(Change detection data)
_ _ _ _

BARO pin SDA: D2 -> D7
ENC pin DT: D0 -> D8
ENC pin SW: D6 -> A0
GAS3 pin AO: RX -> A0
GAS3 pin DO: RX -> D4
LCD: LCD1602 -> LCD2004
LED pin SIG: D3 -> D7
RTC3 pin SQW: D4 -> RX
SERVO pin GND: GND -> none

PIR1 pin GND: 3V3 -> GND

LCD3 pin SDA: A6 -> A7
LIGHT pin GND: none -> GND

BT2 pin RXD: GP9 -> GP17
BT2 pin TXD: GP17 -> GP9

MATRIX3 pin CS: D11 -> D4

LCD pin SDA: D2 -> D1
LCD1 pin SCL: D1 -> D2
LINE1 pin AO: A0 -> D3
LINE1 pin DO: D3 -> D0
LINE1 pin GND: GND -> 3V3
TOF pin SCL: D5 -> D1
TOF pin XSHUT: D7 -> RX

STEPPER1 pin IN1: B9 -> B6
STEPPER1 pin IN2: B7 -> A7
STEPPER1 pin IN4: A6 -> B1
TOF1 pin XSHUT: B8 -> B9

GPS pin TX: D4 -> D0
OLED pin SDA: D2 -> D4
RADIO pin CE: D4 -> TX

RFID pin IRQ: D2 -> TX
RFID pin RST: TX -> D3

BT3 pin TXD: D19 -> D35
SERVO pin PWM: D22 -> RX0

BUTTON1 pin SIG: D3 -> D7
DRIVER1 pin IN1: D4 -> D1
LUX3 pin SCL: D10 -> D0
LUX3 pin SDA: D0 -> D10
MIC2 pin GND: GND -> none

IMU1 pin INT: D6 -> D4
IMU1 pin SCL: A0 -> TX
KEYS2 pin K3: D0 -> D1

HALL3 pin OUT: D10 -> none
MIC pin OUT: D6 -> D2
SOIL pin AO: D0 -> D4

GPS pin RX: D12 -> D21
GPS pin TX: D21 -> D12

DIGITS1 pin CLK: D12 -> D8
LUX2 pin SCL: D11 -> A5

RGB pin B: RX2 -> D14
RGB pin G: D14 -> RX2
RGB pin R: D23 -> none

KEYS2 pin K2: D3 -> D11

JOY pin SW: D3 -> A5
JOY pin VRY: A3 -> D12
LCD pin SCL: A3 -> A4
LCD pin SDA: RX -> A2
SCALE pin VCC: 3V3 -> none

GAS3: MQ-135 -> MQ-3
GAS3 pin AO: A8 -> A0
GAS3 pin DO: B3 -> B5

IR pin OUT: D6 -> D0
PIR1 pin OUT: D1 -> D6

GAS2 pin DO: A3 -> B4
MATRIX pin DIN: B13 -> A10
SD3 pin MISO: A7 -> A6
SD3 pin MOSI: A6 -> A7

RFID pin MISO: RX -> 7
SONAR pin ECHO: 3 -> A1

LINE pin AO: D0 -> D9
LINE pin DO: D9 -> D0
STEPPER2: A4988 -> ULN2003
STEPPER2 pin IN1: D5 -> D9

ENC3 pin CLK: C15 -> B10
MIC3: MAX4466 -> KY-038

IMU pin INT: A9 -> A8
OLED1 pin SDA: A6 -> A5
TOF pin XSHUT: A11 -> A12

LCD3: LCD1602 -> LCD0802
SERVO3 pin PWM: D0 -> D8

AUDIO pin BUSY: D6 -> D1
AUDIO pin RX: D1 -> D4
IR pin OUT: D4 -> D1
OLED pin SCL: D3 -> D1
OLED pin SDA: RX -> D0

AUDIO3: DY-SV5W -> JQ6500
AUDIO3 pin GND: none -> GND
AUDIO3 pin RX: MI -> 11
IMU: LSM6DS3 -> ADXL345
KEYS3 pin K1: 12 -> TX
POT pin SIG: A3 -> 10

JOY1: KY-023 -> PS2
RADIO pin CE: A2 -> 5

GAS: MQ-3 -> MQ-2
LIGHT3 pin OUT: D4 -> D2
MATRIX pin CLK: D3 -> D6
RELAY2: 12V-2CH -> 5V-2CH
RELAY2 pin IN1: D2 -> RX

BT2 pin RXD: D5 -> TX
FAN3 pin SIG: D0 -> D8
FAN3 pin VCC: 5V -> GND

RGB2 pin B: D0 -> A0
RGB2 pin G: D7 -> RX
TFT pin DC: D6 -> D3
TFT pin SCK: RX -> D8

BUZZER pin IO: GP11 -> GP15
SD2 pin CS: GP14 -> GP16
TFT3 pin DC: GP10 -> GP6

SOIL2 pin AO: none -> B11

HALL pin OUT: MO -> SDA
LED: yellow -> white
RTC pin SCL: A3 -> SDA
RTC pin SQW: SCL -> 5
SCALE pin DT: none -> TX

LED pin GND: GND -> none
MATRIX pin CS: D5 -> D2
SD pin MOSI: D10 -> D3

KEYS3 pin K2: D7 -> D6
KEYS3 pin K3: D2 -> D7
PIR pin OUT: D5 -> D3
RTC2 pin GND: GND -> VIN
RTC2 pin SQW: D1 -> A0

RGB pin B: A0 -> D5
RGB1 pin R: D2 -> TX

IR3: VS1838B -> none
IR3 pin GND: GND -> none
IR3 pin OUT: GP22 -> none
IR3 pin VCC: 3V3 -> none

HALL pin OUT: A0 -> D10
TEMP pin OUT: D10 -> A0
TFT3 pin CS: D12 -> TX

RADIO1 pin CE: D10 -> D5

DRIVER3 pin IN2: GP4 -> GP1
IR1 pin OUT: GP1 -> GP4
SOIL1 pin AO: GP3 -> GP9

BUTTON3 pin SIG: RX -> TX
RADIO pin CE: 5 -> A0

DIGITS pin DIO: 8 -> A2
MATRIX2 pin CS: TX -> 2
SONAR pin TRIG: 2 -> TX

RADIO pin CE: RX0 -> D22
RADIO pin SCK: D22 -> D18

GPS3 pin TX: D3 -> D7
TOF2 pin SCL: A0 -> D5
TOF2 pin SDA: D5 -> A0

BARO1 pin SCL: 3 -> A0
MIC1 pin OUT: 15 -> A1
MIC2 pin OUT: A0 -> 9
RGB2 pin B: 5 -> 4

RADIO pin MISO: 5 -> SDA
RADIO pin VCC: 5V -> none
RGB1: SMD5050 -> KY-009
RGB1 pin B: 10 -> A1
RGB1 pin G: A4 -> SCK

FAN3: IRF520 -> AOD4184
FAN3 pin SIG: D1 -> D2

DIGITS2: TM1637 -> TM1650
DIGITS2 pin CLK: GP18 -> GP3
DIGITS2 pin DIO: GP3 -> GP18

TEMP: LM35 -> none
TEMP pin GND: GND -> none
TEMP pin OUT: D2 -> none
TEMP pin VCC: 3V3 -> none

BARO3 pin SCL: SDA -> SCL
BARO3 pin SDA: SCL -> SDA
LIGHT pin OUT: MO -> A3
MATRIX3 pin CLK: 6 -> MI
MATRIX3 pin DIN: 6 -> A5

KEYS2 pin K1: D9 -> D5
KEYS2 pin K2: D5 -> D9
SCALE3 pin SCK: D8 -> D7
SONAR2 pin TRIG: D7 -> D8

_ _ _ _

Work required: Please transcribe only the lines in the records above running from the line that has "GPS3 pin TX: D3 -> D7" through the line that has "FAN3: IRF520 -> AOD4184", both included, exactly as they appear.

Written answer:
GPS3 pin TX: D3 -> D7
TOF2 pin SCL: A0 -> D5
TOF2 pin SDA: D5 -> A0

BARO1 pin SCL: 3 -> A0
MIC1 pin OUT: 15 -> A1
MIC2 pin OUT: A0 -> 9
RGB2 pin B: 5 -> 4

RADIO pin MISO: 5 -> SDA
RADIO pin VCC: 5V -> none
RGB1: SMD5050 -> KY-009
RGB1 pin B: 10 -> A1
RGB1 pin G: A4 -> SCK

FAN3: IRF520 -> AOD4184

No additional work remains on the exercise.